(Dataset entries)
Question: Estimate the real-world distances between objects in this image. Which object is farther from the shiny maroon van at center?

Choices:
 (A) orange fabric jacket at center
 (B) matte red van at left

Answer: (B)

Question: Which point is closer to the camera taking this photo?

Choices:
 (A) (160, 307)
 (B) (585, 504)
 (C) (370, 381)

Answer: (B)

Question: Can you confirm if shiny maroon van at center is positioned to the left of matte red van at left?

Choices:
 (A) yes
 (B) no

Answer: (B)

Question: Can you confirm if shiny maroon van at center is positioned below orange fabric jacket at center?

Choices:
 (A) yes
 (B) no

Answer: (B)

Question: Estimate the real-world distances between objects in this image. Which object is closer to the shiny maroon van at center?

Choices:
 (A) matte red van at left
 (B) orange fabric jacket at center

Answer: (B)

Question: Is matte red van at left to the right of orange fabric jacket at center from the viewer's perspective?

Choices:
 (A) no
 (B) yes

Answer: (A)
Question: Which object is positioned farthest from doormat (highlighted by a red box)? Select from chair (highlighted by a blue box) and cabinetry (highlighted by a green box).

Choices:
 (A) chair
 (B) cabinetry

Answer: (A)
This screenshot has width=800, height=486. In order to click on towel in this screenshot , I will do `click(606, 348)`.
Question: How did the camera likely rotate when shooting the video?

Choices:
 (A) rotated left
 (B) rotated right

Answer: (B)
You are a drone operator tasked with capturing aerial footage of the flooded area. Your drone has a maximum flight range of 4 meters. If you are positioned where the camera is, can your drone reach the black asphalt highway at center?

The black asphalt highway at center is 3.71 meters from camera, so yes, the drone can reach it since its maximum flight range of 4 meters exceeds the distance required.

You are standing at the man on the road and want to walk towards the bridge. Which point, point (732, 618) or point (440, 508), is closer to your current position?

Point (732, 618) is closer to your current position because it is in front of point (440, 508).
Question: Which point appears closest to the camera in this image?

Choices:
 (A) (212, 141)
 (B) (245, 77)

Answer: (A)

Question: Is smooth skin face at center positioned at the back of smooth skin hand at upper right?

EXERCISE:
Copy the rows from the first one through the line containing "(B) rotated right", and change every "jacket" to "coat" while leaving everything else the same.

RESULT OF THIS EXERCISE:
Question: Estimate the real-world distances between objects in this image. Which object is farther from the shiny maroon van at center?

Choices:
 (A) orange fabric coat at center
 (B) matte red van at left

Answer: (B)

Question: Which point is closer to the camera taking this photo?

Choices:
 (A) (160, 307)
 (B) (585, 504)
 (C) (370, 381)

Answer: (B)

Question: Can you confirm if shiny maroon van at center is positioned to the left of matte red van at left?

Choices:
 (A) yes
 (B) no

Answer: (B)

Question: Can you confirm if shiny maroon van at center is positioned below orange fabric coat at center?

Choices:
 (A) yes
 (B) no

Answer: (B)

Question: Estimate the real-world distances between objects in this image. Which object is closer to the shiny maroon van at center?

Choices:
 (A) matte red van at left
 (B) orange fabric coat at center

Answer: (B)

Question: Is matte red van at left to the right of orange fabric coat at center from the viewer's perspective?

Choices:
 (A) no
 (B) yes

Answer: (A)
Question: Which object is positioned farthest from doormat (highlighted by a red box)? Select from chair (highlighted by a blue box) and cabinetry (highlighted by a green box).

Choices:
 (A) chair
 (B) cabinetry

Answer: (A)
This screenshot has width=800, height=486. In order to click on towel in this screenshot , I will do `click(606, 348)`.
Question: How did the camera likely rotate when shooting the video?

Choices:
 (A) rotated left
 (B) rotated right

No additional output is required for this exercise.